Data shown>
────────────────────

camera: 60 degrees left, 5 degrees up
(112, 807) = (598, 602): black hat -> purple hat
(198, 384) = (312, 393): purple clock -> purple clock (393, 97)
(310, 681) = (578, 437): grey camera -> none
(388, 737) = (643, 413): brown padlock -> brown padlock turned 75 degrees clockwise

────────────────────

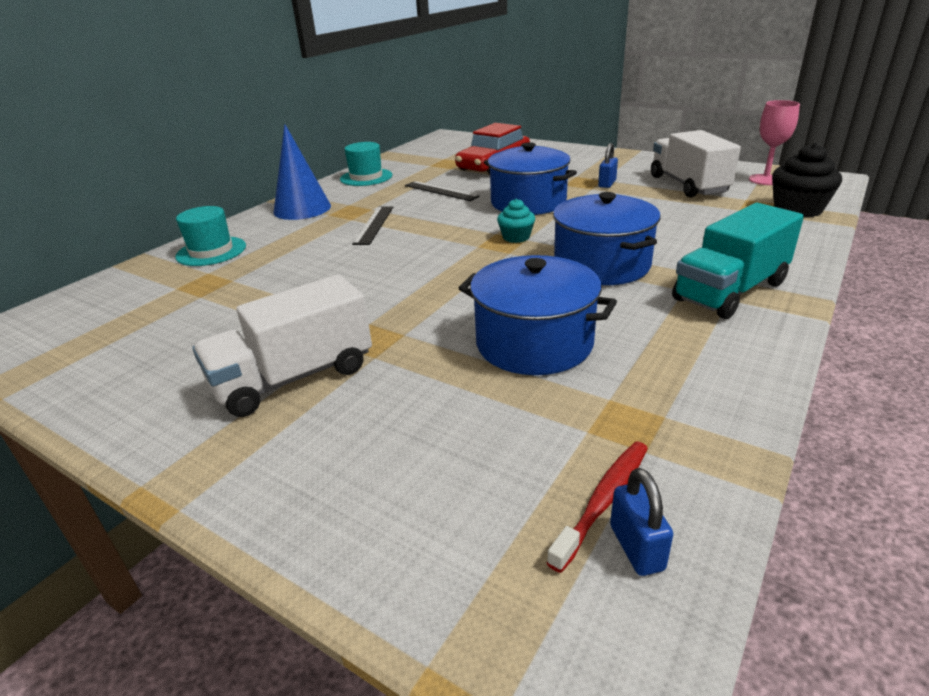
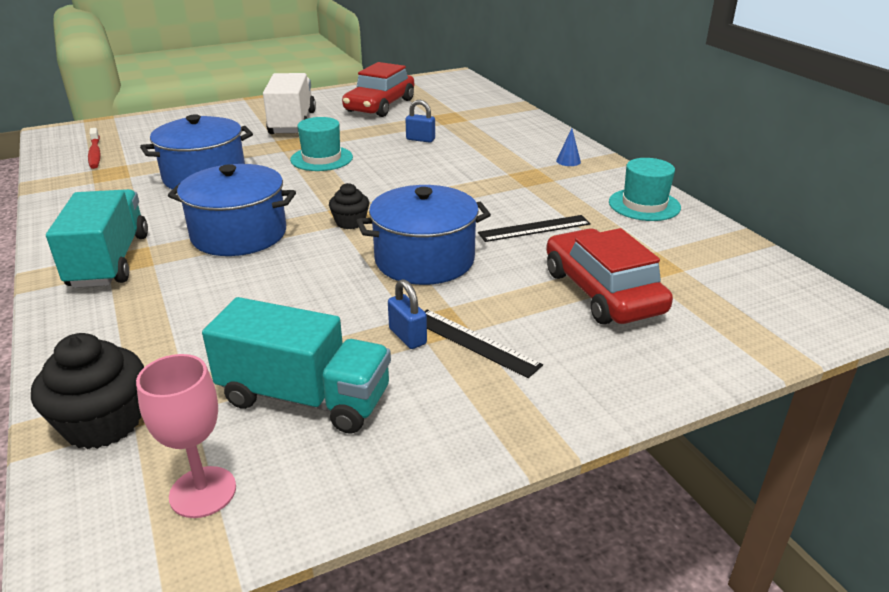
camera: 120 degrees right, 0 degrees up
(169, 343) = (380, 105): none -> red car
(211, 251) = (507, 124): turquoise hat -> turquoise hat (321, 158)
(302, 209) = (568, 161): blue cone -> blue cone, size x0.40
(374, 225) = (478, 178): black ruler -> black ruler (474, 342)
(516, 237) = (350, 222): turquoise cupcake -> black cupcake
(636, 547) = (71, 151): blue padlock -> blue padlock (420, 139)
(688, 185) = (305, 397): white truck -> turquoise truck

────────────────────

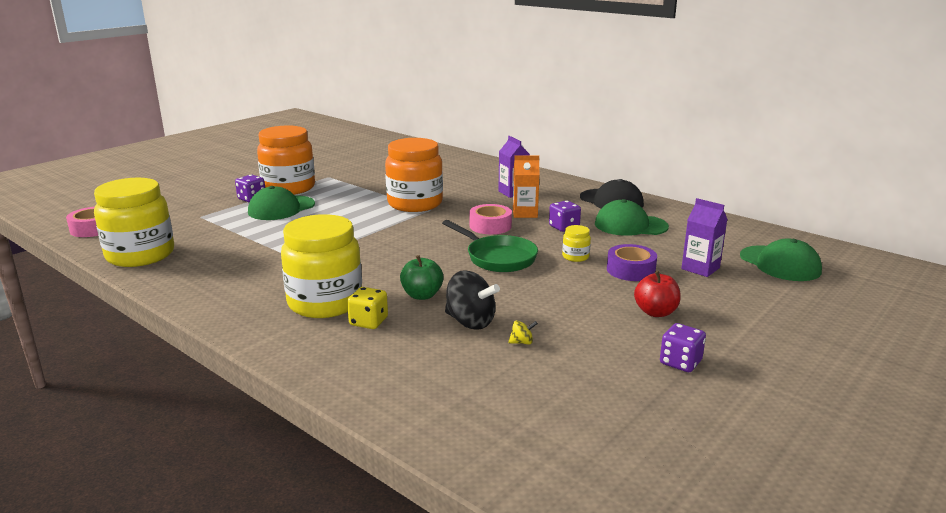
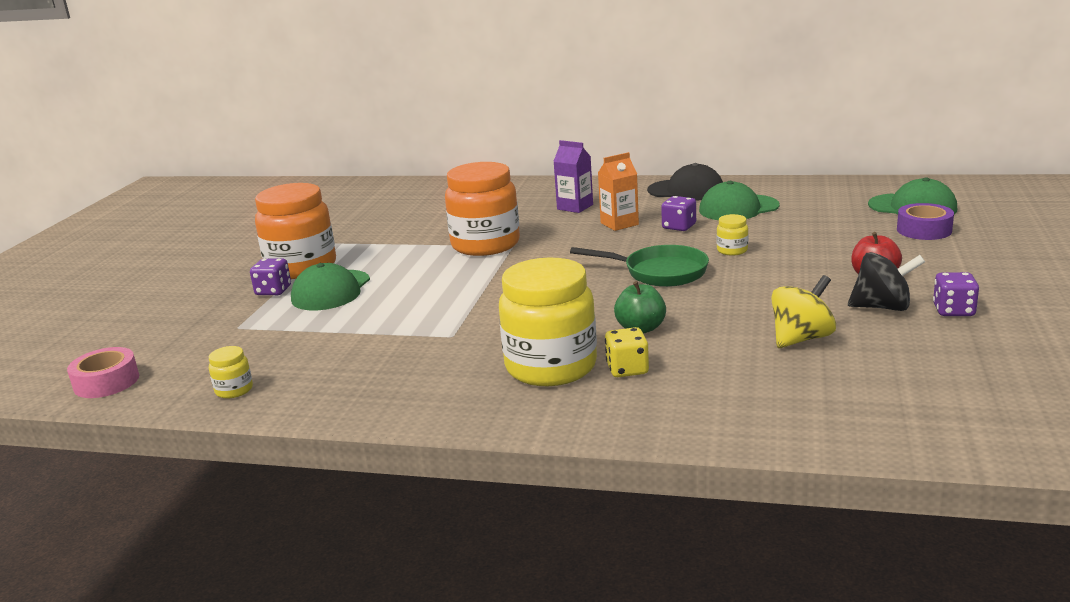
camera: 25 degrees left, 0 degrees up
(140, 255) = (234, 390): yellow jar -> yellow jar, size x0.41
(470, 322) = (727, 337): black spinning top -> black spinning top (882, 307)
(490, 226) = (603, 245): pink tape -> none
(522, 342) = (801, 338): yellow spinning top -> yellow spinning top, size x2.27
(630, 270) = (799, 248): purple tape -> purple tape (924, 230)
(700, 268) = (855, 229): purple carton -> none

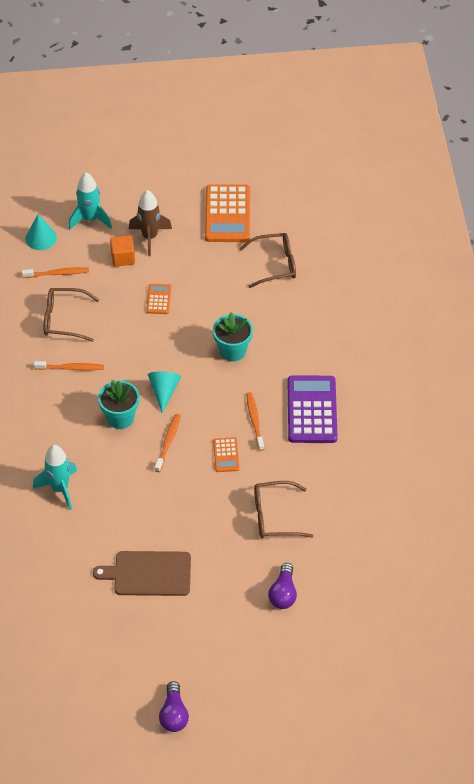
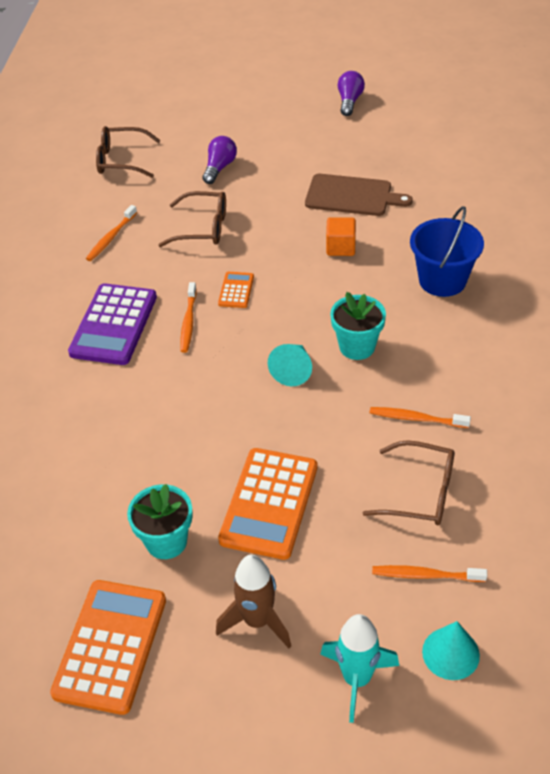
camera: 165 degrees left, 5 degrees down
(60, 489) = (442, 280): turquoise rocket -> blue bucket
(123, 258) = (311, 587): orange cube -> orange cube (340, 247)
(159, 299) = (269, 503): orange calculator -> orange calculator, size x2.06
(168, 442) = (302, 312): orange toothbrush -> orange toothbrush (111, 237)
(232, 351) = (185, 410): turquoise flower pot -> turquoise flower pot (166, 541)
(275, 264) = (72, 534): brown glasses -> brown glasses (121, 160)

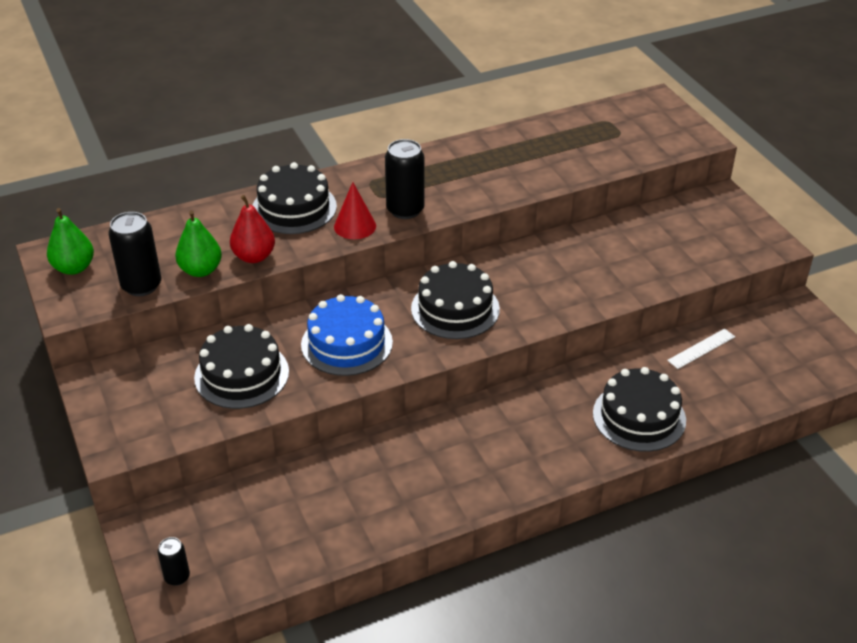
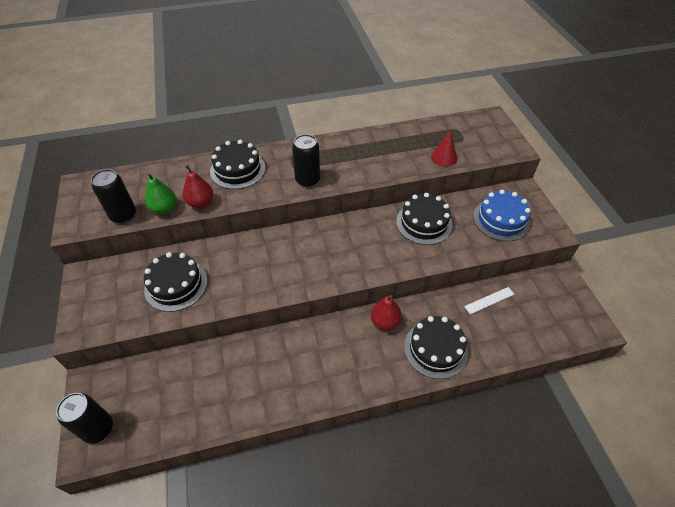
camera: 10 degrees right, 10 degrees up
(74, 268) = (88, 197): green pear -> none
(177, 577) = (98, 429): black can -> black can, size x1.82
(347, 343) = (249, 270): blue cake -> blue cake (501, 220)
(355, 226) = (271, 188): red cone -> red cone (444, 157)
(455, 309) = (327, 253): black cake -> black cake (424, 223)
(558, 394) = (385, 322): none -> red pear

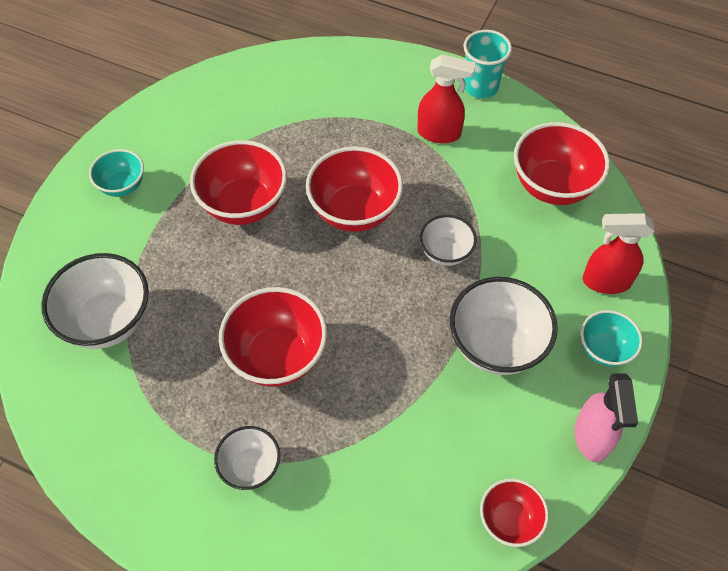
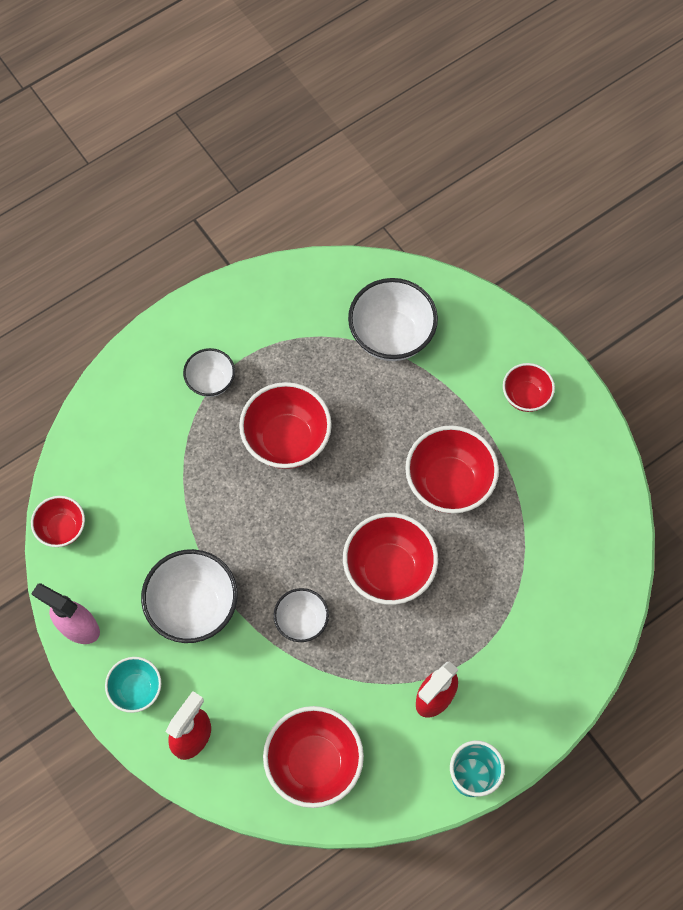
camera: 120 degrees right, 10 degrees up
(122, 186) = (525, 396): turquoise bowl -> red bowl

────────────────────

Work item>
Please, from the entries above, set down exactly the lines from the one containing "(516, 237) = (350, 222): turquoise" through the one containing "(688, 185) = (305, 397): white", and only those.

Output for this task>
(516, 237) = (350, 222): turquoise cupcake -> black cupcake
(636, 547) = (71, 151): blue padlock -> blue padlock (420, 139)
(688, 185) = (305, 397): white truck -> turquoise truck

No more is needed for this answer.